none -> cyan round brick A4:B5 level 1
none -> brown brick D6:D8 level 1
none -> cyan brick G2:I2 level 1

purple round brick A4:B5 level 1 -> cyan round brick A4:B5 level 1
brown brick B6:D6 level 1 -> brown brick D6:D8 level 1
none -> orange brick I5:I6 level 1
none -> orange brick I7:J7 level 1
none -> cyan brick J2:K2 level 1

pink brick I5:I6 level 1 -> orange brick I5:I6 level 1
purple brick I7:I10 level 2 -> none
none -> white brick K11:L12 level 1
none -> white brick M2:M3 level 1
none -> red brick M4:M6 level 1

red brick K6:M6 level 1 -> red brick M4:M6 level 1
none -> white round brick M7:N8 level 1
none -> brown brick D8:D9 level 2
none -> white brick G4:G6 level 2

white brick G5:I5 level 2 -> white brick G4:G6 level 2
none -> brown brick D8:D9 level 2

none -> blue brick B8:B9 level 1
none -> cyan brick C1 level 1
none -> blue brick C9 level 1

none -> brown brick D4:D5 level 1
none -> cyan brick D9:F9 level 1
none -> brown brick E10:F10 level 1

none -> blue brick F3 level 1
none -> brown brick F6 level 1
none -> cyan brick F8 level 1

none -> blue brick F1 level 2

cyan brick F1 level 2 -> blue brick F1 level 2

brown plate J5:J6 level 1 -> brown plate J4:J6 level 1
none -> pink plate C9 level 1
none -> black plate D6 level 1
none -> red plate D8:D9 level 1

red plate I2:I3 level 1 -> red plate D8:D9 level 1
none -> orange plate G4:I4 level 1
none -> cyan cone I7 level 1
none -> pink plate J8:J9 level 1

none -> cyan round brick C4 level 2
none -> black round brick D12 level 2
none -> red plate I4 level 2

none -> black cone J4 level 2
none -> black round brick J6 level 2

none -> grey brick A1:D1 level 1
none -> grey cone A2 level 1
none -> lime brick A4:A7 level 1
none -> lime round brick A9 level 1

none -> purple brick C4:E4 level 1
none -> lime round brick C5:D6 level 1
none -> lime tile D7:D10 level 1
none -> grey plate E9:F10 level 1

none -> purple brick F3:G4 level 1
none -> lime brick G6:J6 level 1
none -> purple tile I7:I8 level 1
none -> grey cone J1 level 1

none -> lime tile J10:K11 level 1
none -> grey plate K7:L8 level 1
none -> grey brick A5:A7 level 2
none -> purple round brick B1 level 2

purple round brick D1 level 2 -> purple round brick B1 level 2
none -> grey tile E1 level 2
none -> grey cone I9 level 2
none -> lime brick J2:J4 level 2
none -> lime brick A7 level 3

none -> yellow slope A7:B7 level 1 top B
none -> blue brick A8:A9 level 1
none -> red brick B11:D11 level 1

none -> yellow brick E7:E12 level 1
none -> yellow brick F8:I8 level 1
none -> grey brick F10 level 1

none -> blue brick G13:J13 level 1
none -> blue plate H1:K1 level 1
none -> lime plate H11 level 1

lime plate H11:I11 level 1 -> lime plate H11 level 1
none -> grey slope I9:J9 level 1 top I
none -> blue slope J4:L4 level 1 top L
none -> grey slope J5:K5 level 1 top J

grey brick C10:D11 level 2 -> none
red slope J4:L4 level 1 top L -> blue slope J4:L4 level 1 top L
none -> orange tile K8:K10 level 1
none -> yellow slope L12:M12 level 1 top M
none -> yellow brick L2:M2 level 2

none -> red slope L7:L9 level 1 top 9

- _Task prompt_
Considering only the data above, return the lines in which "brown" occurs.

- _Answer box_
none -> brown brick D6:D8 level 1
brown brick B6:D6 level 1 -> brown brick D6:D8 level 1
none -> brown brick D8:D9 level 2
none -> brown brick D8:D9 level 2
none -> brown brick D4:D5 level 1
none -> brown brick E10:F10 level 1
none -> brown brick F6 level 1
brown plate J5:J6 level 1 -> brown plate J4:J6 level 1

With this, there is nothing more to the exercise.